[Goal of the exercise]: I need the records below restated word for word, without their pictures.
Start of Data records
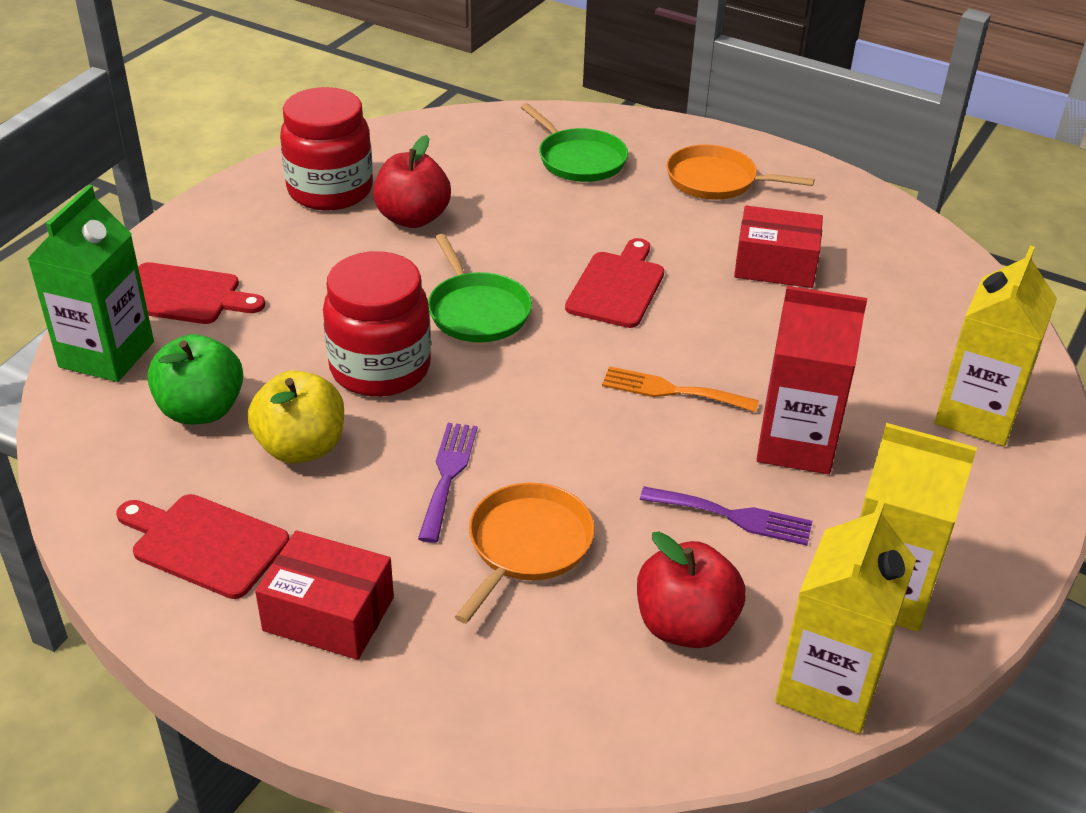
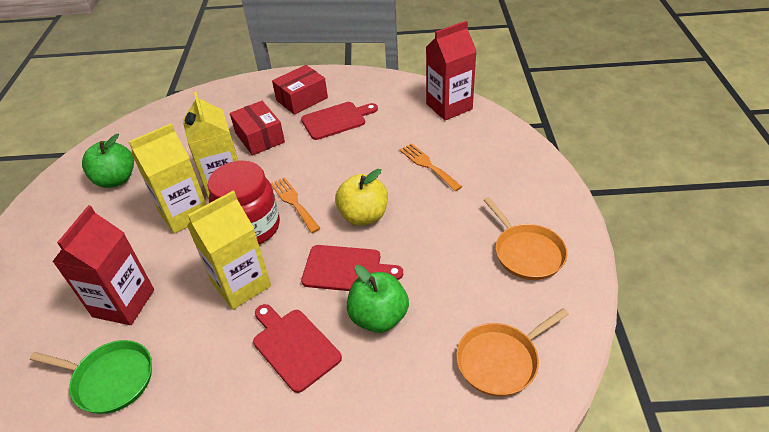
green apple: 1 -> 2
green carton: 1 -> 0
green pan: 2 -> 1
orange fork: 1 -> 2
purple fork: 2 -> 0
red apple: 2 -> 0
red carton: 1 -> 2
red jar: 2 -> 1

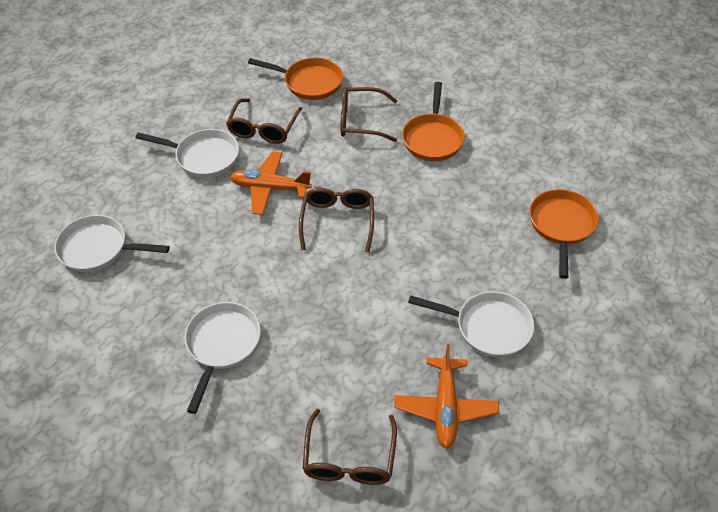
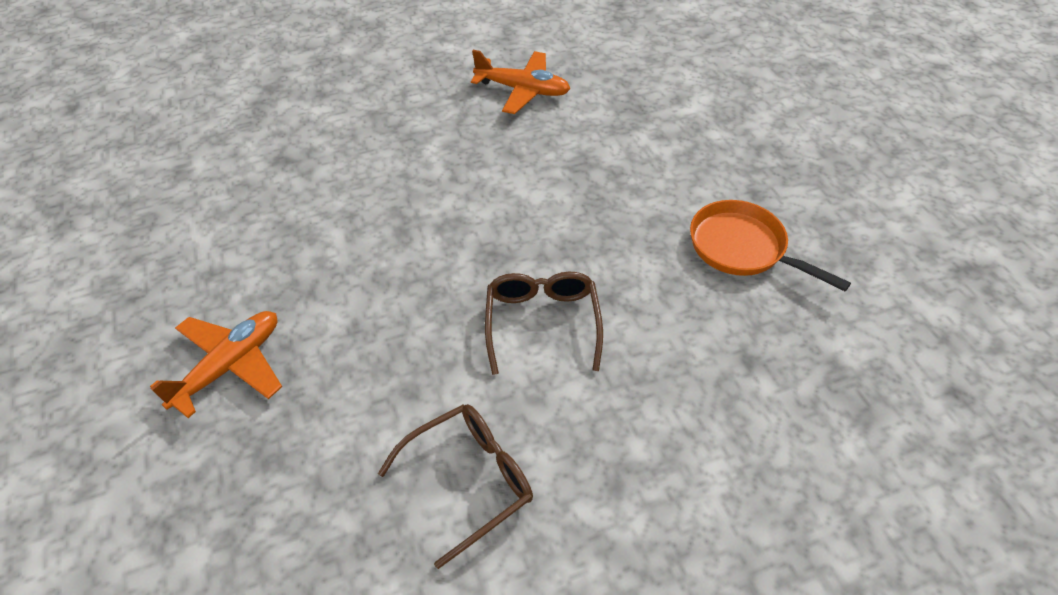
brown glasses: 4 -> 2
orange pan: 3 -> 1
white pan: 4 -> 0

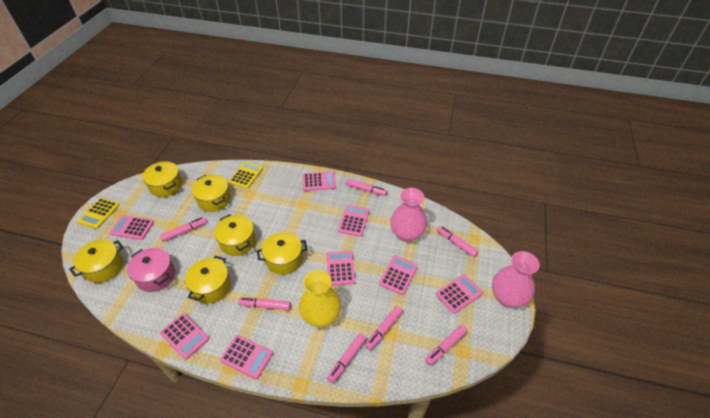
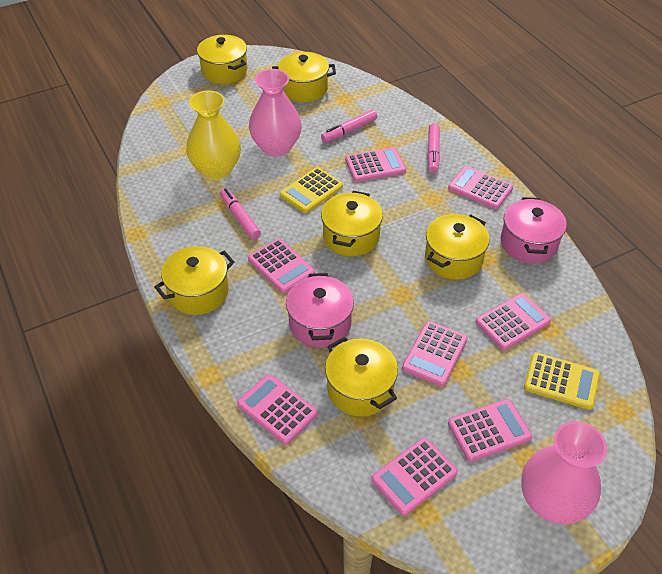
pink marker: 7 -> 3
pink pot: 1 -> 2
End of Data records
[Response to this exercise]:
green apple: 1 -> 2
green carton: 1 -> 0
green pan: 2 -> 1
orange fork: 1 -> 2
purple fork: 2 -> 0
red apple: 2 -> 0
red carton: 1 -> 2
red jar: 2 -> 1

brown glasses: 4 -> 2
orange pan: 3 -> 1
white pan: 4 -> 0

pink marker: 7 -> 3
pink pot: 1 -> 2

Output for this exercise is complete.